Source material:
:::::

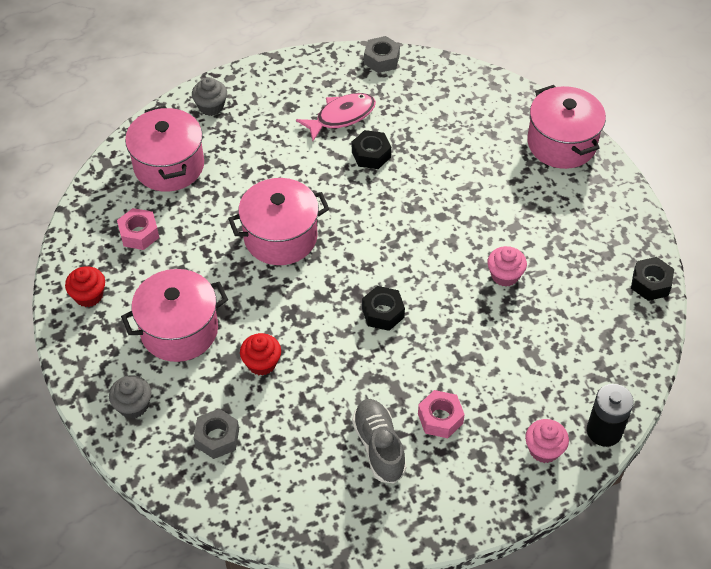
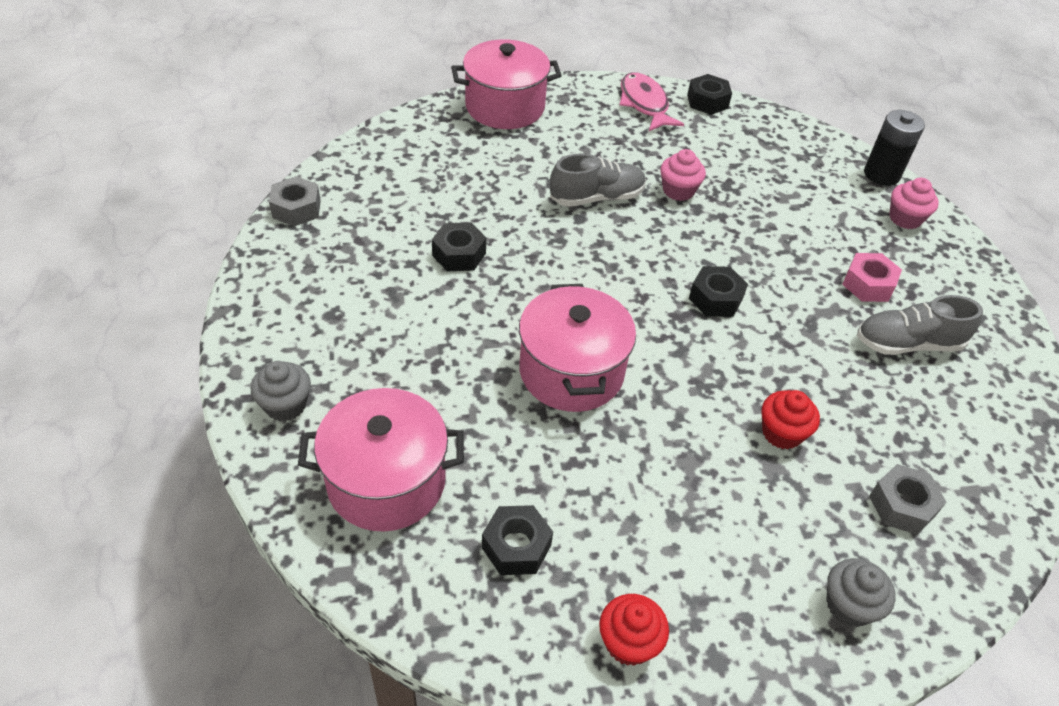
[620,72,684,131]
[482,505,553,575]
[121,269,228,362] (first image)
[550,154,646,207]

:::::

Work item:
Only the pictures may be dropped when you copy the data above; everything else stays exact.

Finished task:
[620,72,684,131]
[482,505,553,575]
[121,269,228,362] (first image)
[550,154,646,207]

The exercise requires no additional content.